Segment Start: Material supplied
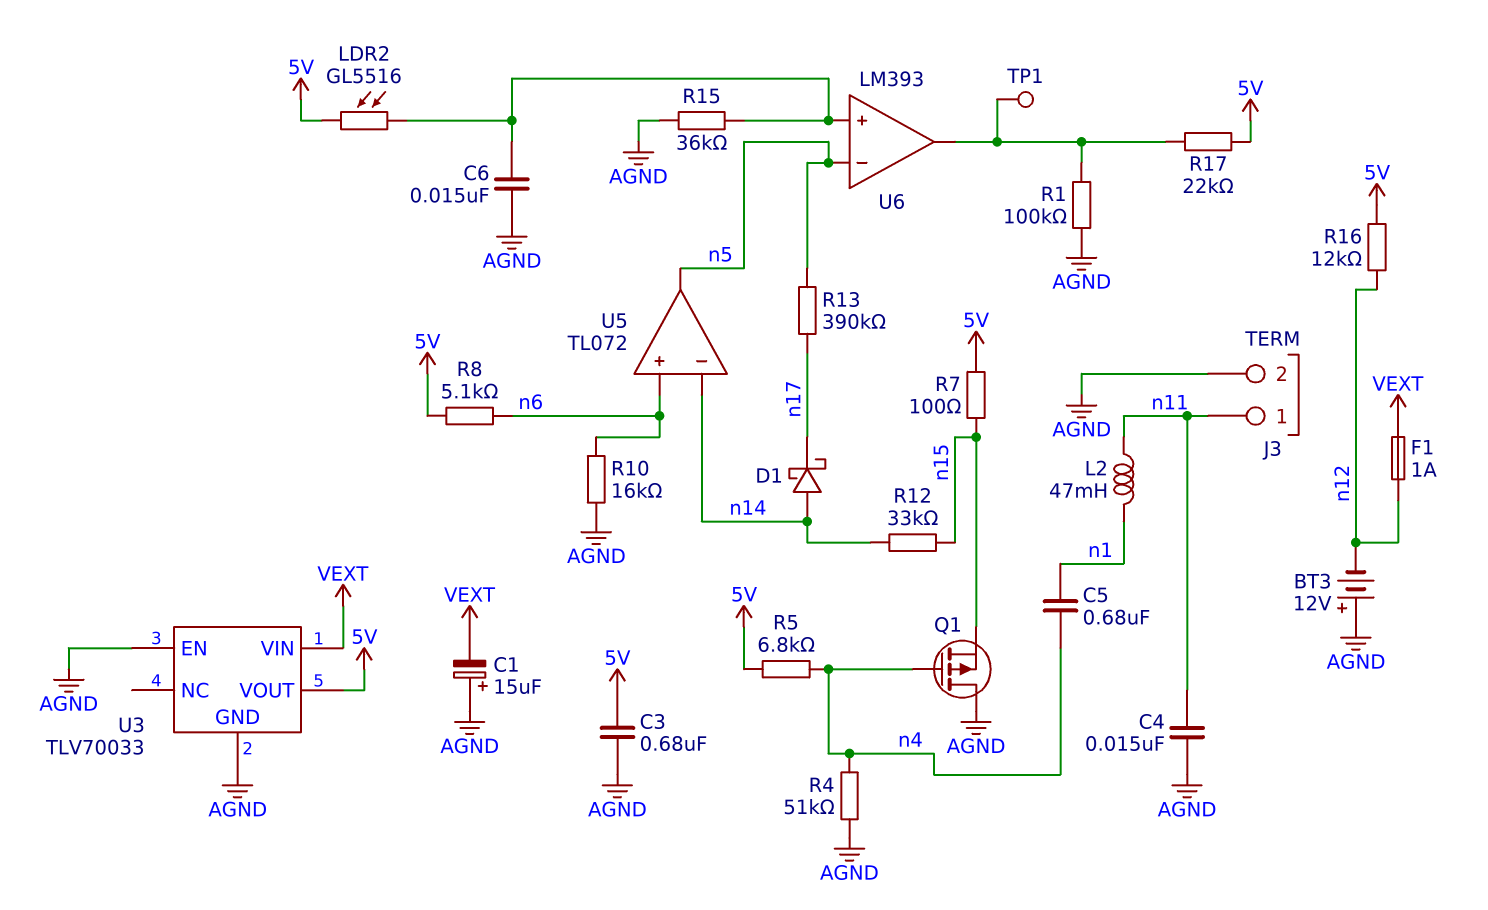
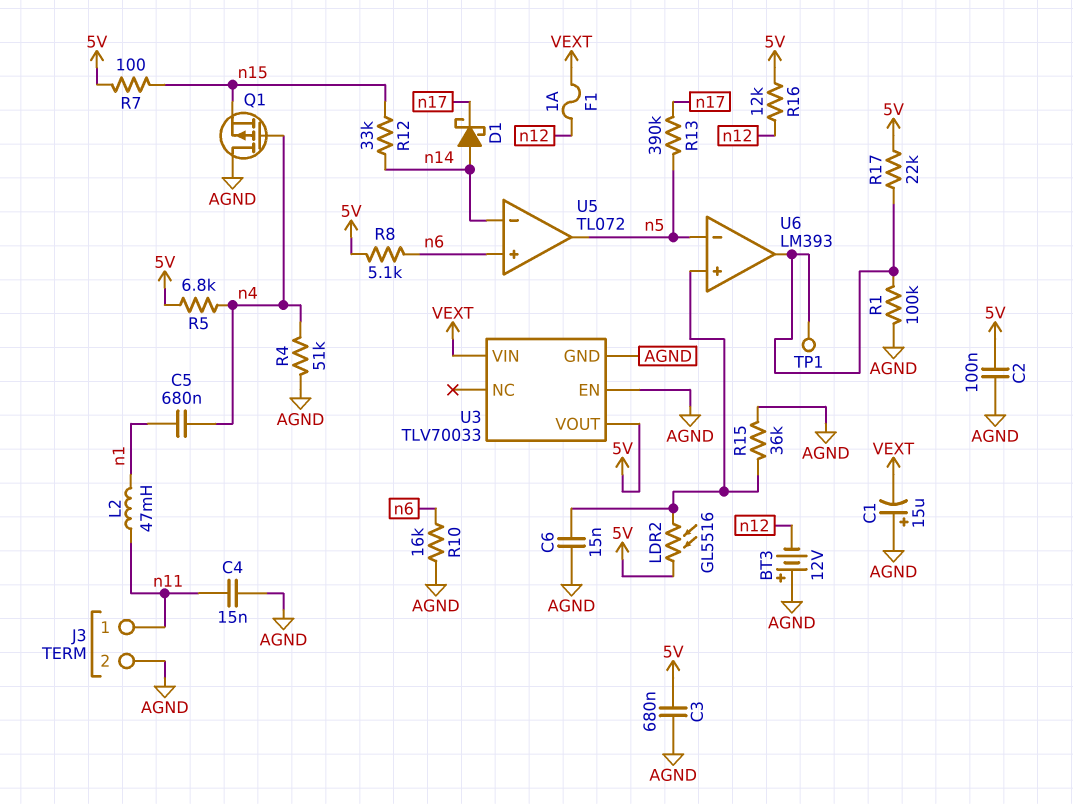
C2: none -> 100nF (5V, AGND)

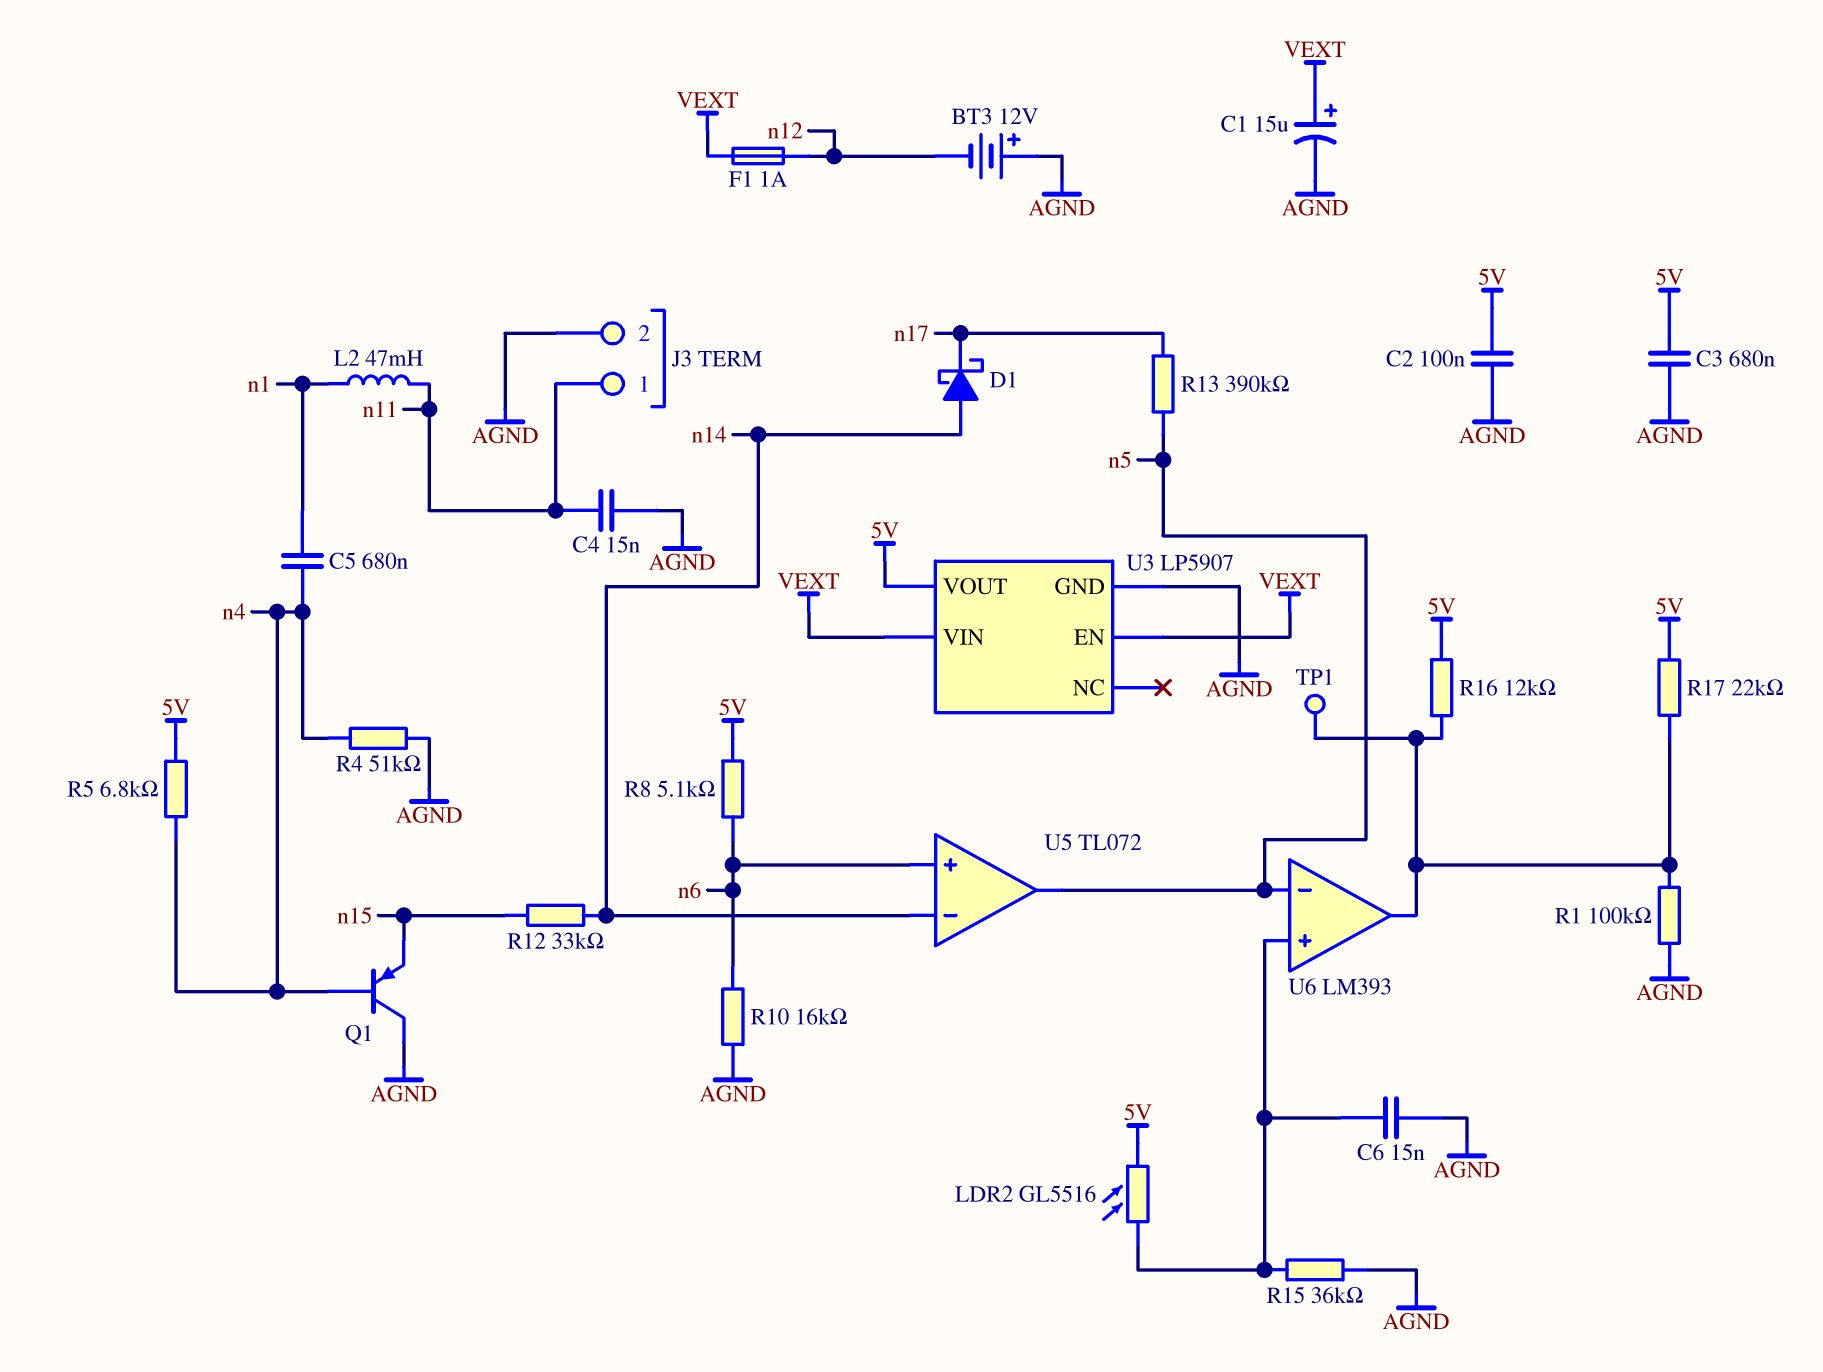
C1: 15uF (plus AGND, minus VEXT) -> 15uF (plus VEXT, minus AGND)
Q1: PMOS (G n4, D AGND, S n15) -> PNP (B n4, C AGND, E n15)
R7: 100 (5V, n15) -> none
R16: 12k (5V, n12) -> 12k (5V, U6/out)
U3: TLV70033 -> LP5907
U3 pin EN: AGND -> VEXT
Segment End: Material supplied
**Directions for this task**: Could you repeat every entry above exactly, with each picture omitted?

**Answer section**:
C2: none -> 100nF (5V, AGND)

C1: 15uF (plus AGND, minus VEXT) -> 15uF (plus VEXT, minus AGND)
Q1: PMOS (G n4, D AGND, S n15) -> PNP (B n4, C AGND, E n15)
R7: 100 (5V, n15) -> none
R16: 12k (5V, n12) -> 12k (5V, U6/out)
U3: TLV70033 -> LP5907
U3 pin EN: AGND -> VEXT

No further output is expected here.